Without including any pictures, return the records below exactly as written.

++++ SUPPLIED RECORDS

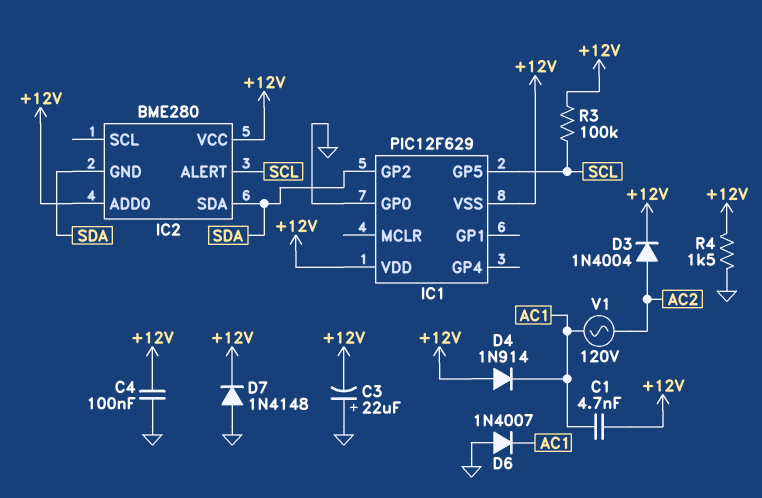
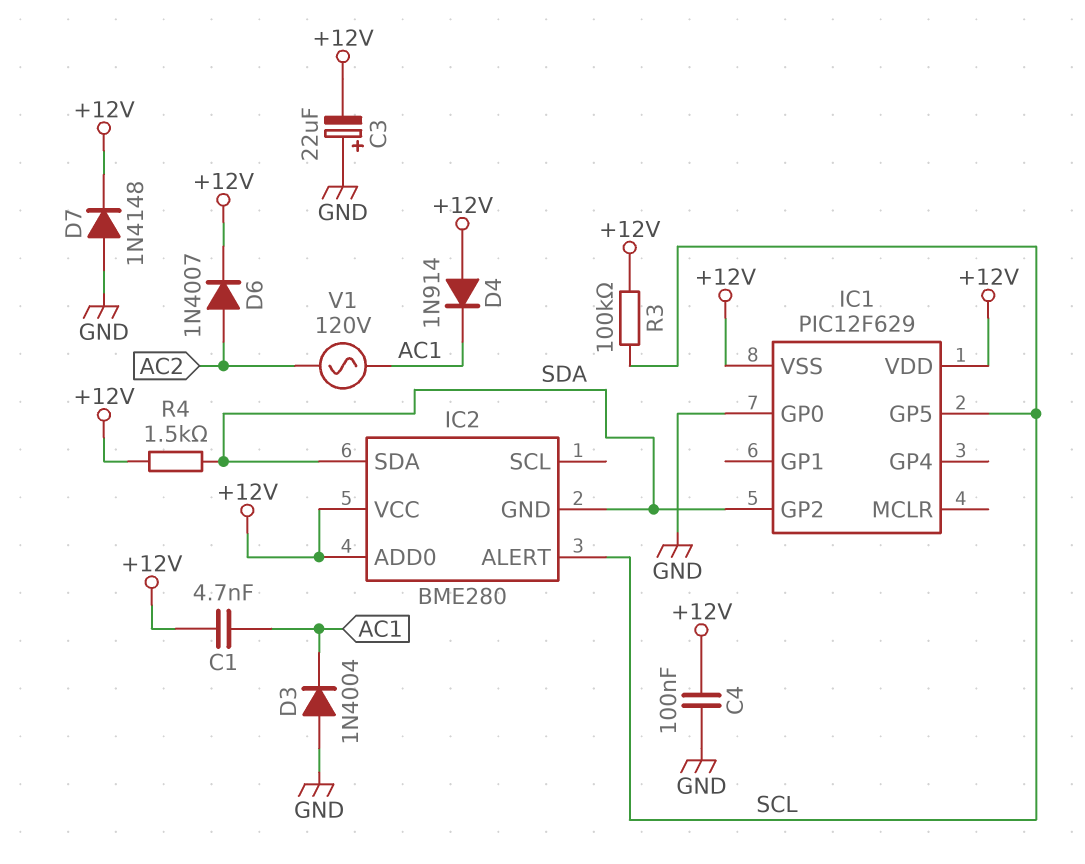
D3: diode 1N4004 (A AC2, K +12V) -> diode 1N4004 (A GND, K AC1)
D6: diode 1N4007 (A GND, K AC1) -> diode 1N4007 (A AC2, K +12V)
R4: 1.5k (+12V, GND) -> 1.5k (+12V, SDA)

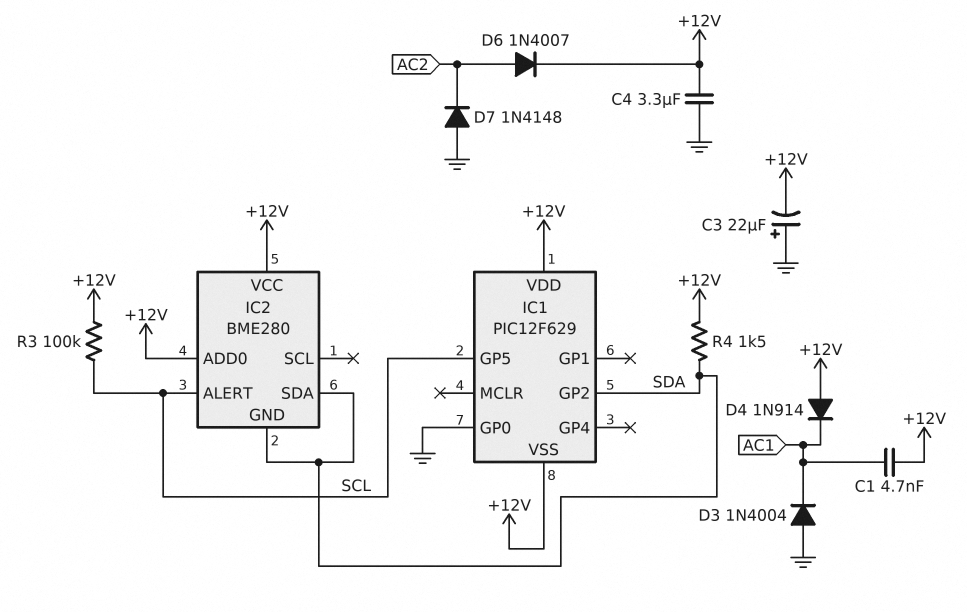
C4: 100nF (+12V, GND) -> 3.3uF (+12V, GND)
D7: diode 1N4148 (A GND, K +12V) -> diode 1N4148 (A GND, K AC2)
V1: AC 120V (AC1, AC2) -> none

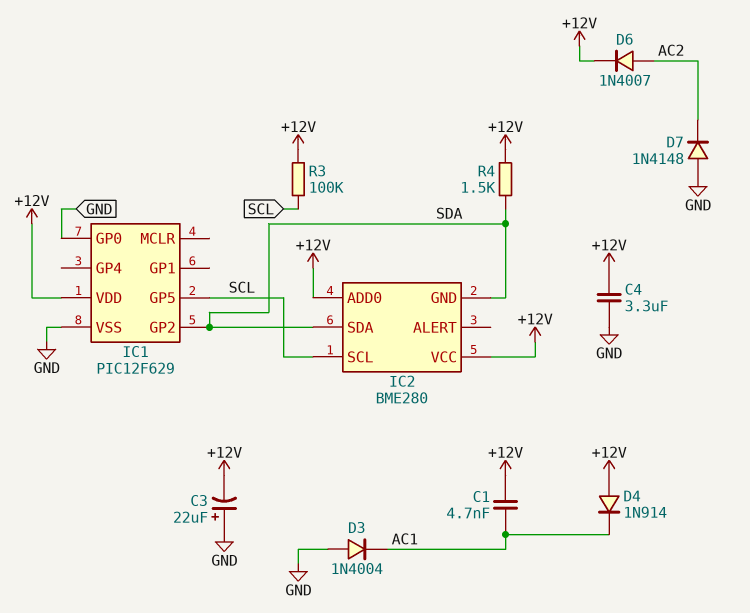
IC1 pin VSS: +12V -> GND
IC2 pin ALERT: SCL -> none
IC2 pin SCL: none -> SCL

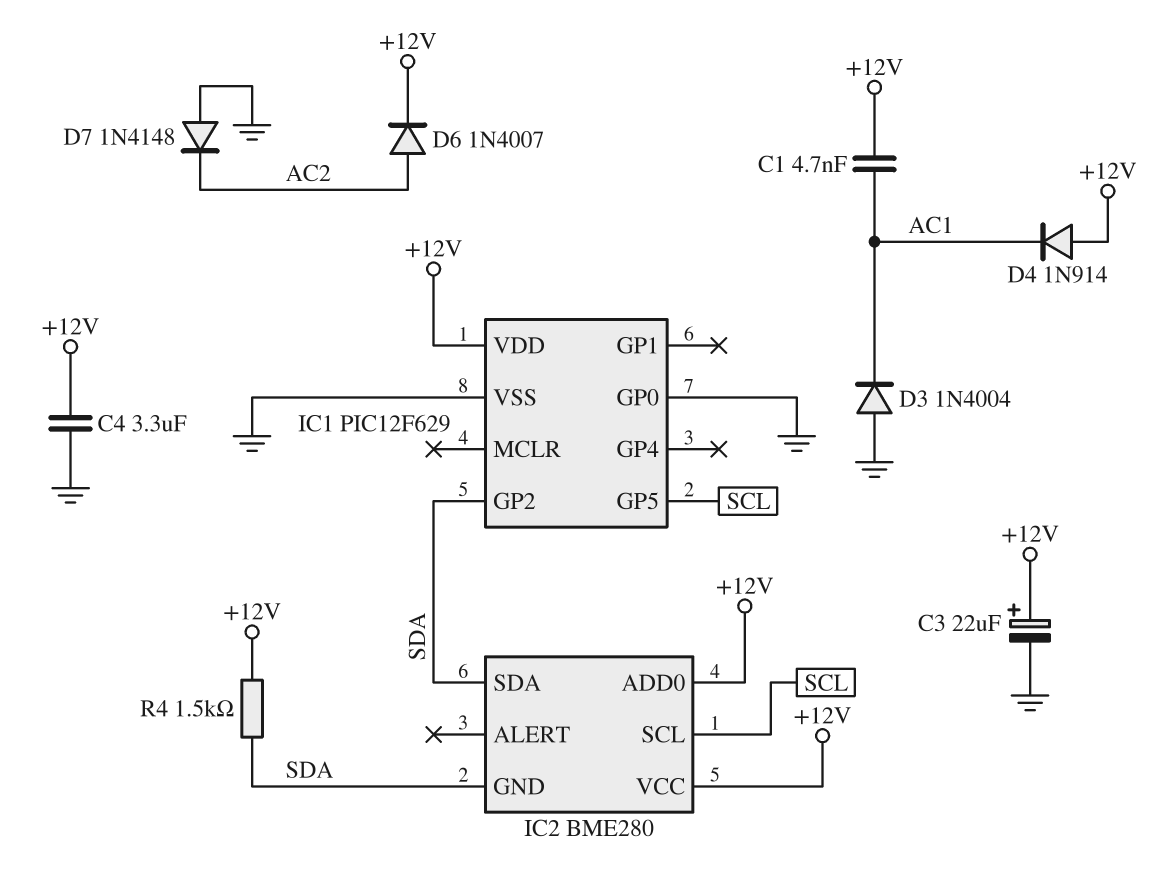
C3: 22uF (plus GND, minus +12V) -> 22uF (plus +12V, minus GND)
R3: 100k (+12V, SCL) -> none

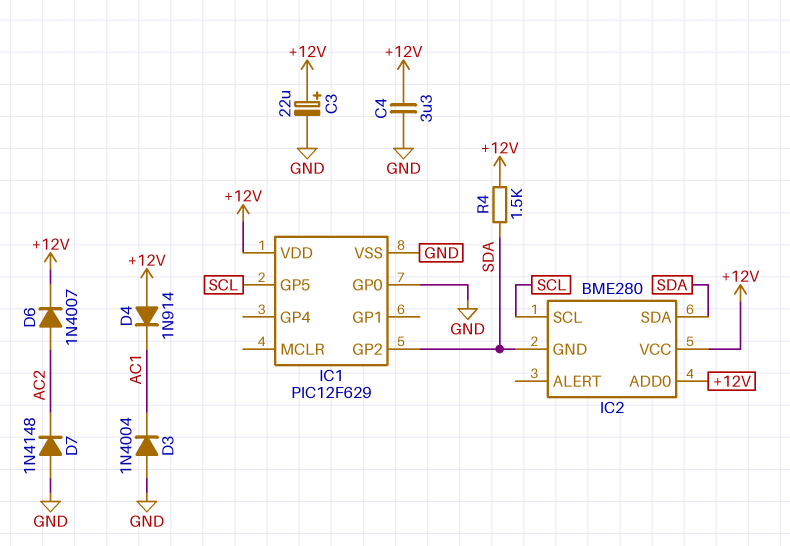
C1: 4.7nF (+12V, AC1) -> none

++++++++

# TASK OUTPUT
D3: diode 1N4004 (A AC2, K +12V) -> diode 1N4004 (A GND, K AC1)
D6: diode 1N4007 (A GND, K AC1) -> diode 1N4007 (A AC2, K +12V)
R4: 1.5k (+12V, GND) -> 1.5k (+12V, SDA)

C4: 100nF (+12V, GND) -> 3.3uF (+12V, GND)
D7: diode 1N4148 (A GND, K +12V) -> diode 1N4148 (A GND, K AC2)
V1: AC 120V (AC1, AC2) -> none

IC1 pin VSS: +12V -> GND
IC2 pin ALERT: SCL -> none
IC2 pin SCL: none -> SCL

C3: 22uF (plus GND, minus +12V) -> 22uF (plus +12V, minus GND)
R3: 100k (+12V, SCL) -> none

C1: 4.7nF (+12V, AC1) -> none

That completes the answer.